## Work order
Quote all entries exactly, leaving pictures aside.

______

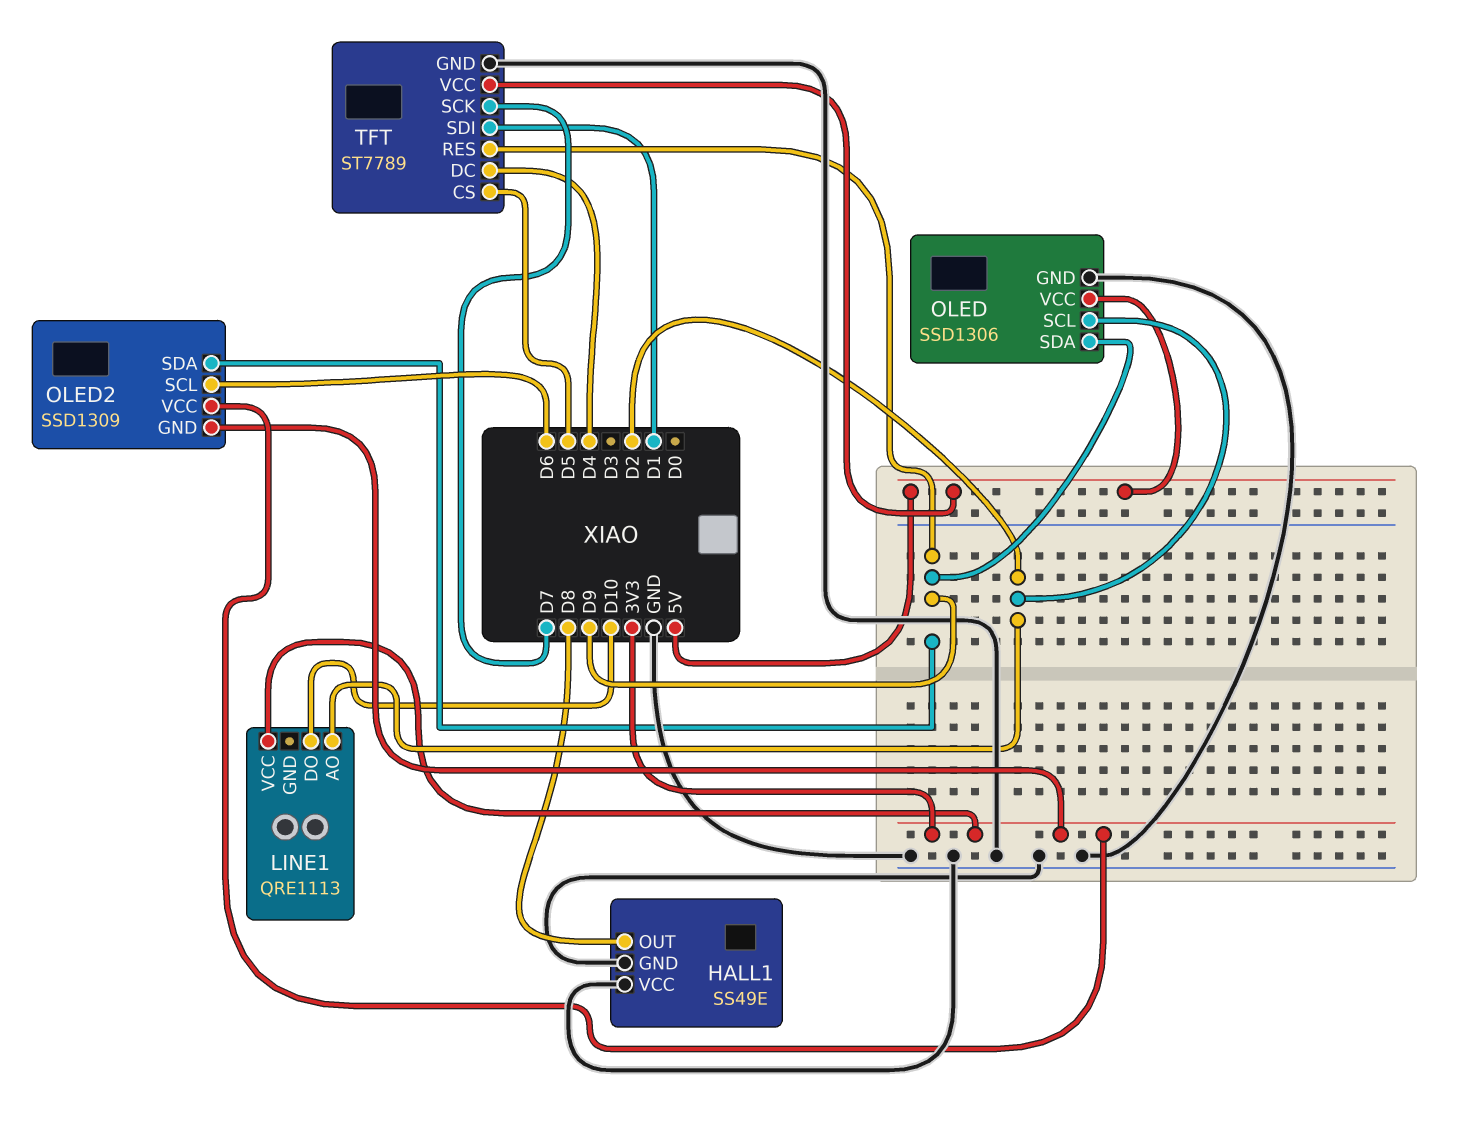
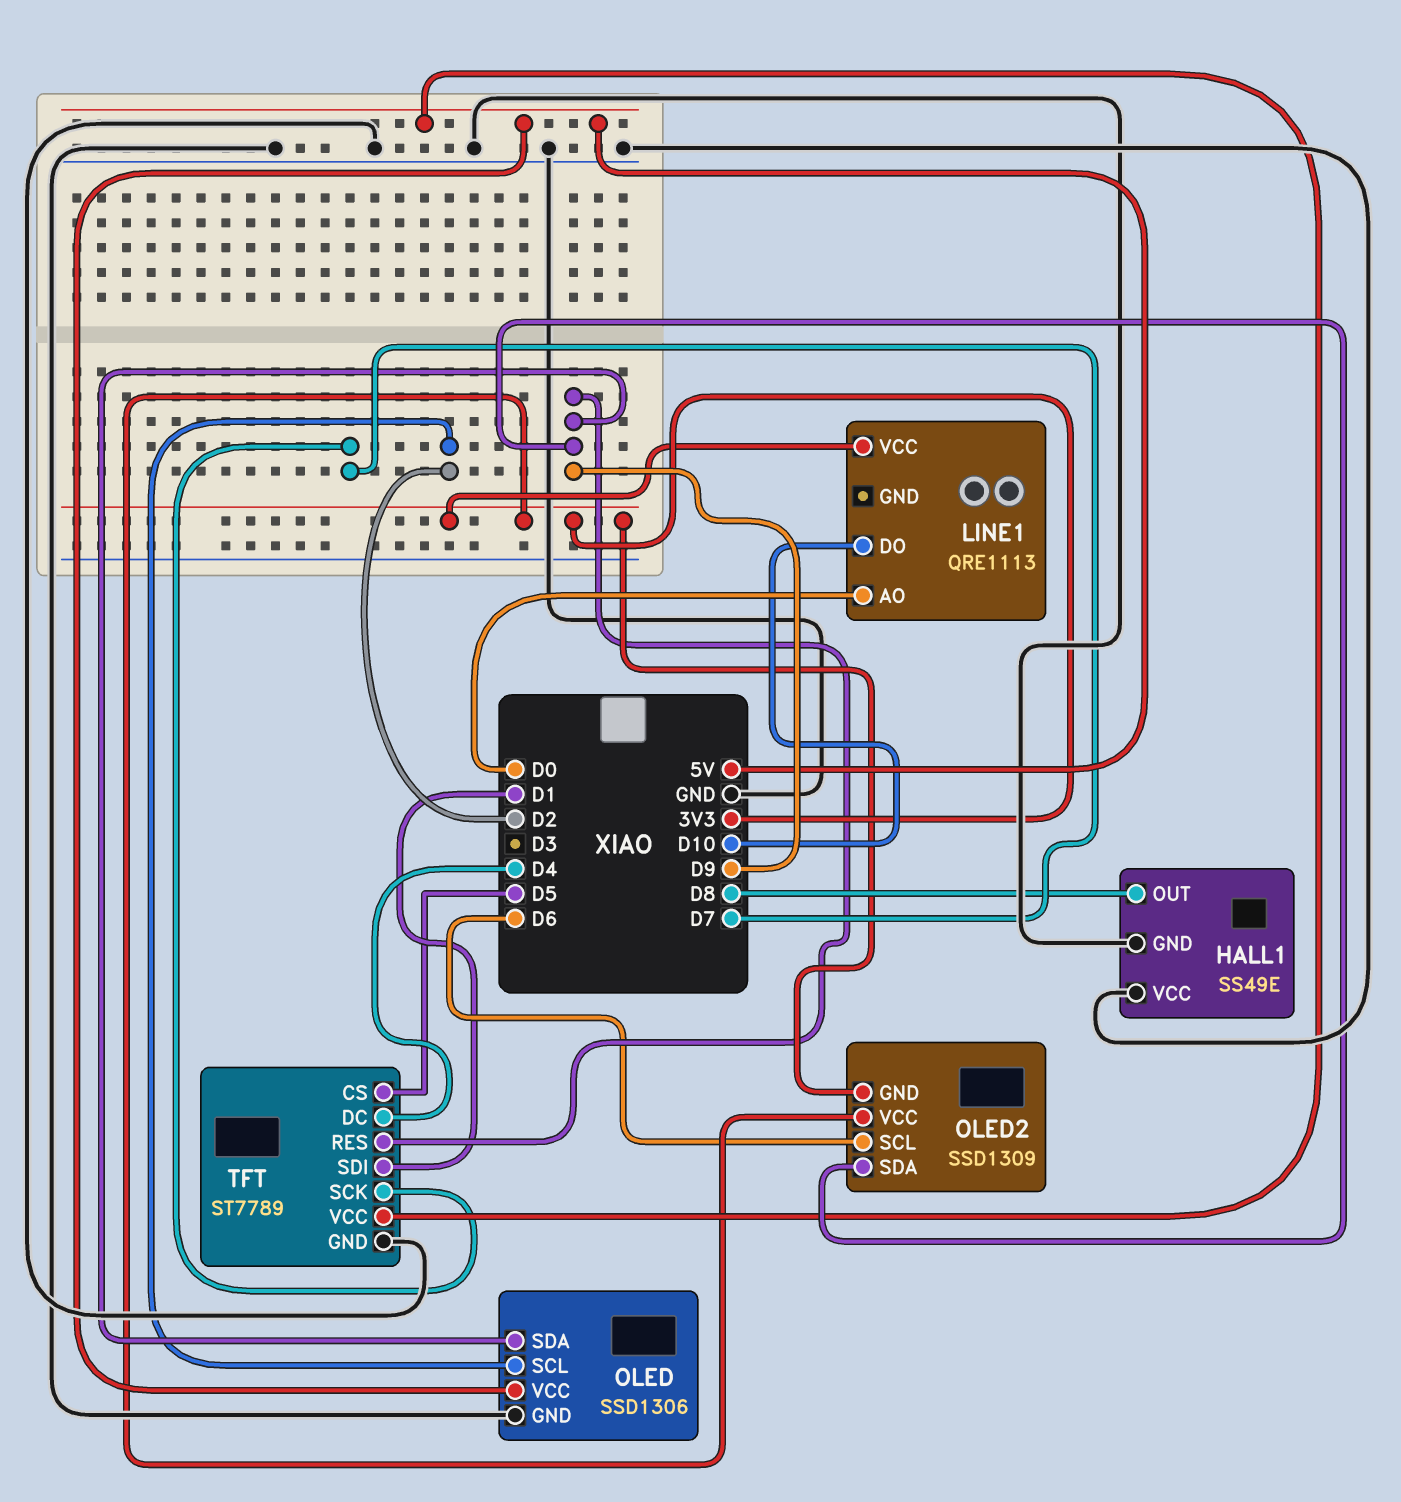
LINE1 pin AO: D2 -> D0

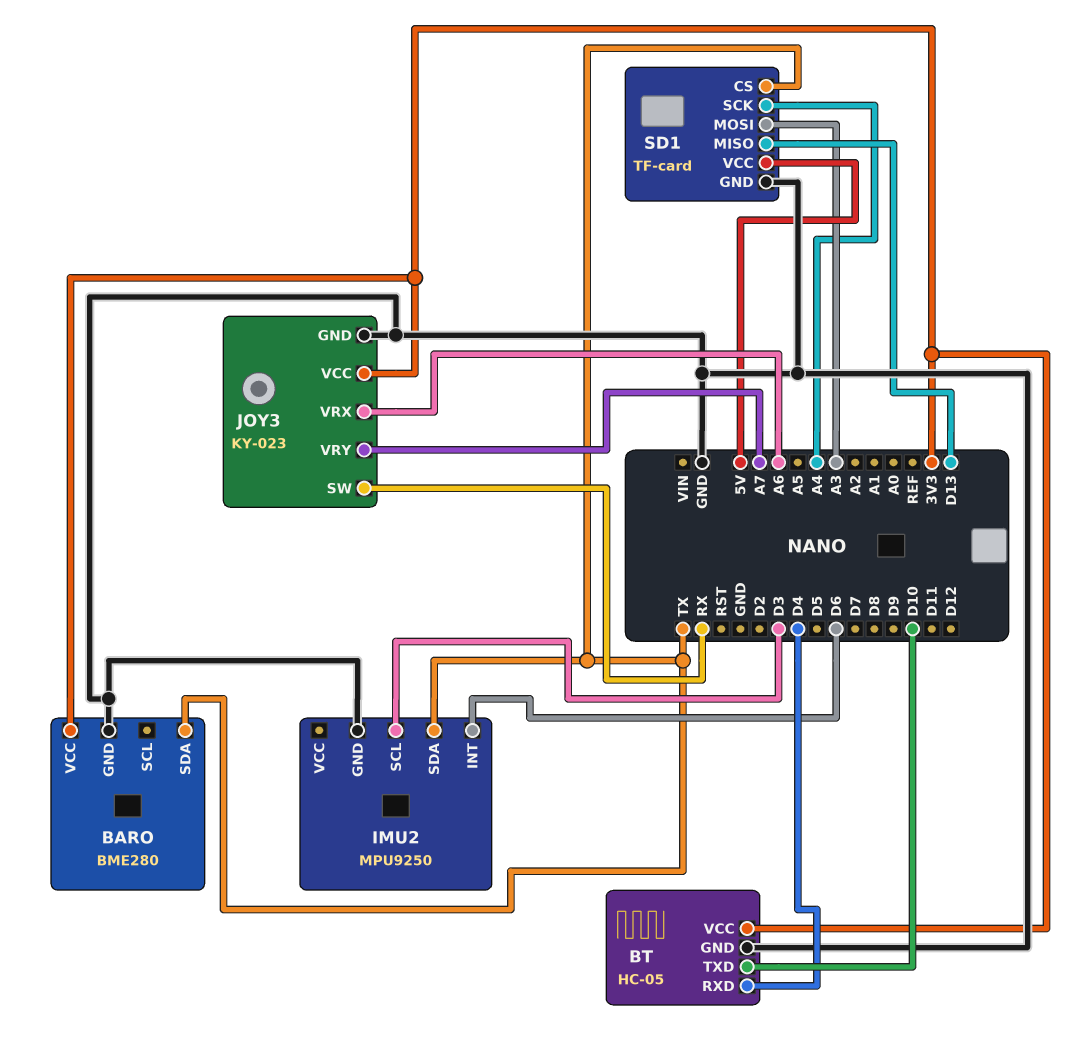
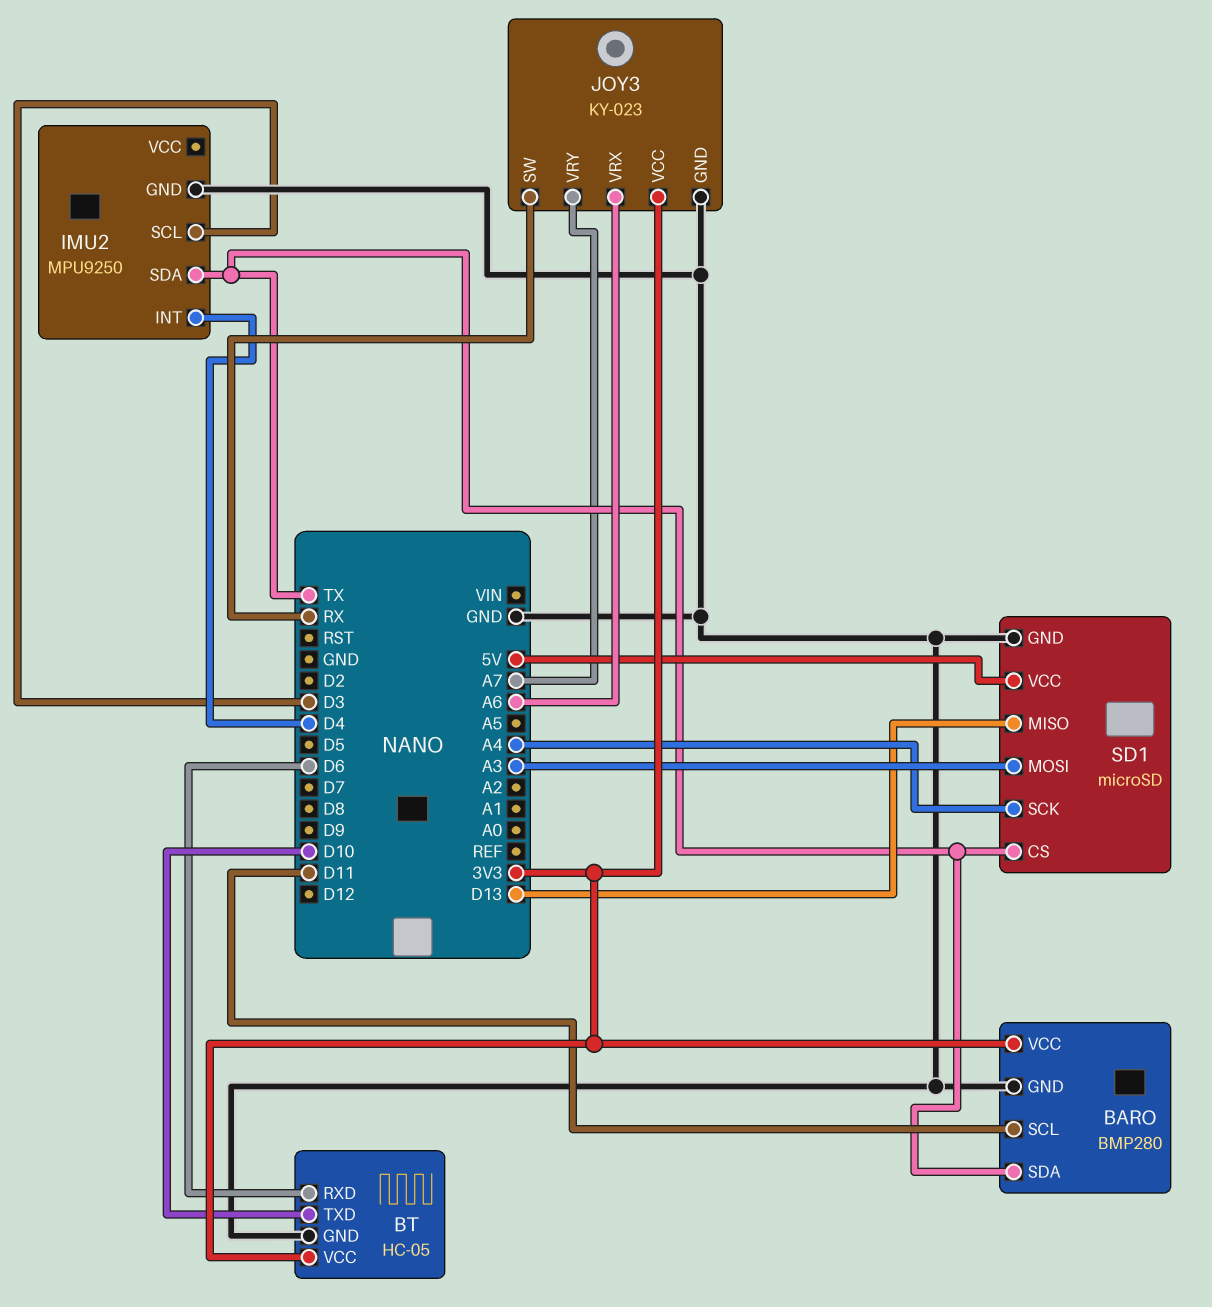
BARO: BME280 -> BMP280
BARO pin SCL: none -> D11
BT pin RXD: D4 -> D6
IMU2 pin INT: D6 -> D4
SD1: TF-card -> microSD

______

## Result of this task
LINE1 pin AO: D2 -> D0

BARO: BME280 -> BMP280
BARO pin SCL: none -> D11
BT pin RXD: D4 -> D6
IMU2 pin INT: D6 -> D4
SD1: TF-card -> microSD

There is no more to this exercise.